═══ DATA FOR THIS TASK

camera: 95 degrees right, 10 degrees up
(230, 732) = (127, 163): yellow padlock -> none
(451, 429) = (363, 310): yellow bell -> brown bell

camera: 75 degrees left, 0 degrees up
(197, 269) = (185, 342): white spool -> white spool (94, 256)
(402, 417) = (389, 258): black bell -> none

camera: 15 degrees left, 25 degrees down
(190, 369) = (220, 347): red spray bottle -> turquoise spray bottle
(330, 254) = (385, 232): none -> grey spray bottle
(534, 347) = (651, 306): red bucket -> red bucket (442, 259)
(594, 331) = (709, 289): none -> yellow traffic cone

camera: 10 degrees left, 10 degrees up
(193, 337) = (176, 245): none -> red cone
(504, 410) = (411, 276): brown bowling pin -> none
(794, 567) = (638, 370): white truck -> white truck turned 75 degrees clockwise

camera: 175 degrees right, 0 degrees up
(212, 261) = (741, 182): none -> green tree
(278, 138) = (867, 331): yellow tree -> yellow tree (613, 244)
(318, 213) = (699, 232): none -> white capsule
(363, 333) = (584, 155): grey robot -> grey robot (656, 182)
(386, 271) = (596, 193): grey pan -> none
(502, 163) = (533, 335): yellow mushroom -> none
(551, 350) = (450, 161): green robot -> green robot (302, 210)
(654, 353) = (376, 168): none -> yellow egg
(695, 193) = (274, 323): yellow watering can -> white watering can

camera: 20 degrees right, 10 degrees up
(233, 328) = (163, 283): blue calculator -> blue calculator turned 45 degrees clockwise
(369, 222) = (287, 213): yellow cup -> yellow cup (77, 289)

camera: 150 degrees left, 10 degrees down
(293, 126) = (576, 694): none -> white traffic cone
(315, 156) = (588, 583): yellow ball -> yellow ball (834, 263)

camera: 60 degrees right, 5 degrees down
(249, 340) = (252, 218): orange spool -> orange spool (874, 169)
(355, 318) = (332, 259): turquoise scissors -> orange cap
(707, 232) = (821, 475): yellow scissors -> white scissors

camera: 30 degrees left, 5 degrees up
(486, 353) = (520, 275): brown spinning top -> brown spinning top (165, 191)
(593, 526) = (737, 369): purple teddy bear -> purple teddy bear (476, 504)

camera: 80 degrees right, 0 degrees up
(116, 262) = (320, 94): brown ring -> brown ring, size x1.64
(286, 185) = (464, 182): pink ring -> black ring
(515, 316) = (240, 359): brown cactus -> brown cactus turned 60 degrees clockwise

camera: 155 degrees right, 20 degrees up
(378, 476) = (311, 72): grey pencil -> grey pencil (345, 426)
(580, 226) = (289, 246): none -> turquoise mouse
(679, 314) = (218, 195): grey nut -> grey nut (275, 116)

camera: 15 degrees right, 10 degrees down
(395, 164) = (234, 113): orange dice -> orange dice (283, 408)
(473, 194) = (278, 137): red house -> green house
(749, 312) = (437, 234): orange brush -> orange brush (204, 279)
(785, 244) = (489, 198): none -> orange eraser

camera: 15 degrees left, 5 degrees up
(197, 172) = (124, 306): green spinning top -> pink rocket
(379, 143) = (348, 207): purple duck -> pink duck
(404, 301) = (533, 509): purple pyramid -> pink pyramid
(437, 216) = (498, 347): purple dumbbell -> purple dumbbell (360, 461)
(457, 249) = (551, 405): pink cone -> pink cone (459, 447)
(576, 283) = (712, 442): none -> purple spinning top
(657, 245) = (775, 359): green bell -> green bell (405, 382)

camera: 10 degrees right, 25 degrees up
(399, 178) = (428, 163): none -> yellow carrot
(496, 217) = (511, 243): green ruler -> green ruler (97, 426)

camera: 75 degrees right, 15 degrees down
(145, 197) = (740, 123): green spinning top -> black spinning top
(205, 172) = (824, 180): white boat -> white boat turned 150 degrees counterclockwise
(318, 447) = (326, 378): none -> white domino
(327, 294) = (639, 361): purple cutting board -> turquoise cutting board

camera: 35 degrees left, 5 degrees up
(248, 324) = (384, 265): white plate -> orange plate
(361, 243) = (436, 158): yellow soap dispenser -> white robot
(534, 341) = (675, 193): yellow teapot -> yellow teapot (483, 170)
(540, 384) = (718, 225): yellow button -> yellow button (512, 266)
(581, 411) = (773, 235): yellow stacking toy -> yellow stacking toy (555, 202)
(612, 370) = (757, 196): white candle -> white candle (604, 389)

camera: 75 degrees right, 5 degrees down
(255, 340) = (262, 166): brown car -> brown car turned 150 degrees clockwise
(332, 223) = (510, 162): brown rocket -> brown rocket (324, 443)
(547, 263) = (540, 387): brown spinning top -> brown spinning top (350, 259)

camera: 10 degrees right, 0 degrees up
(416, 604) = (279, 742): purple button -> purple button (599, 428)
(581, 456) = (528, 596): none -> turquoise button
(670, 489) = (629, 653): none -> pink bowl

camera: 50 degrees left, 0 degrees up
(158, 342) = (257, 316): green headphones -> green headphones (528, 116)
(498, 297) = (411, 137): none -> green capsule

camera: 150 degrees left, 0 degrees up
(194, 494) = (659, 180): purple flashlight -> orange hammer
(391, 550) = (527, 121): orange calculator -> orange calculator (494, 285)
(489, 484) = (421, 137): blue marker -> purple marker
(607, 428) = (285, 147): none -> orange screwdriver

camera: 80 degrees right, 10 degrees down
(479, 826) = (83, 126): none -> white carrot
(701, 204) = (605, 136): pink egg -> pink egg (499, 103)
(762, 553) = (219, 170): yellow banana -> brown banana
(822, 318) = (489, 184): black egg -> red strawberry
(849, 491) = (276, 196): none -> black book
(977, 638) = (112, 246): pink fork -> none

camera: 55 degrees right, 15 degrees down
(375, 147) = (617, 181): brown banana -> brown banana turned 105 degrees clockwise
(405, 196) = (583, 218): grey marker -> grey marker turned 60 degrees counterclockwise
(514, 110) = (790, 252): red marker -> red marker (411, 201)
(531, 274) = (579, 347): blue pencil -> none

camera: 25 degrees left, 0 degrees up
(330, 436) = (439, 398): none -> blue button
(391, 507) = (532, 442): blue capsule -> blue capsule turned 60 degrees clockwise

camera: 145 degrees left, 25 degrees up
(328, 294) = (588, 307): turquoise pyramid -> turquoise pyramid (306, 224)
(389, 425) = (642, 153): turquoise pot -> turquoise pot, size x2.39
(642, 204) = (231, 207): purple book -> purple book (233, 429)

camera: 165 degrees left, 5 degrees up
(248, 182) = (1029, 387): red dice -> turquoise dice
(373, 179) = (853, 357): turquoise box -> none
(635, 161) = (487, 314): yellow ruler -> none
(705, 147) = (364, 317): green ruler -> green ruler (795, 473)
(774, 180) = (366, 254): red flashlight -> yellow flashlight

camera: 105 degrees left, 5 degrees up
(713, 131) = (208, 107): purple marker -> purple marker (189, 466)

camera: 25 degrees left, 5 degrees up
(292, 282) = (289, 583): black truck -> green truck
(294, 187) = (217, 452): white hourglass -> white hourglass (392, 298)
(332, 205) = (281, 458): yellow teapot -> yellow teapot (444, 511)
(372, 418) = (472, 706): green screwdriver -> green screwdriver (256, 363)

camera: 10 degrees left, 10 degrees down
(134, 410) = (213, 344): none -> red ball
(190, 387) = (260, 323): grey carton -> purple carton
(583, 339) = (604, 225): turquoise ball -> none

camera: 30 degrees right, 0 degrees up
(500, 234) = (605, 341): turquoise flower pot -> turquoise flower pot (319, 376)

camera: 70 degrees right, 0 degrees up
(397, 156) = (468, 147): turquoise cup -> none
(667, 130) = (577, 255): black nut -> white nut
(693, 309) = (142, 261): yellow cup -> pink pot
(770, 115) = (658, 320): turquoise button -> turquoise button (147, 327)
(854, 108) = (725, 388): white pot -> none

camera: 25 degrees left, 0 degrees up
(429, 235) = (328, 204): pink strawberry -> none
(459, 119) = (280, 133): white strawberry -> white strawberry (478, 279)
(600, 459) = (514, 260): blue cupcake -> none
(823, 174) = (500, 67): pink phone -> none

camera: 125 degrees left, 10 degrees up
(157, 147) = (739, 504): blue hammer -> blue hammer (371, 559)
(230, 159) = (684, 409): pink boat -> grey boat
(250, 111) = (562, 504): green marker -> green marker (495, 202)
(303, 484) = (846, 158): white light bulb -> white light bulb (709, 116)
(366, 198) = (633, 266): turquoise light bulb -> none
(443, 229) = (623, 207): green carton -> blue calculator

══════

▶ [TRY IT]: Reproduce exactly the lines that run from the start of the records to the line with "camera: 15 degrees left, 25 degrees down", both included.

▶ [EXERCISE ANSWER]:
camera: 95 degrees right, 10 degrees up
(230, 732) = (127, 163): yellow padlock -> none
(451, 429) = (363, 310): yellow bell -> brown bell

camera: 75 degrees left, 0 degrees up
(197, 269) = (185, 342): white spool -> white spool (94, 256)
(402, 417) = (389, 258): black bell -> none

camera: 15 degrees left, 25 degrees down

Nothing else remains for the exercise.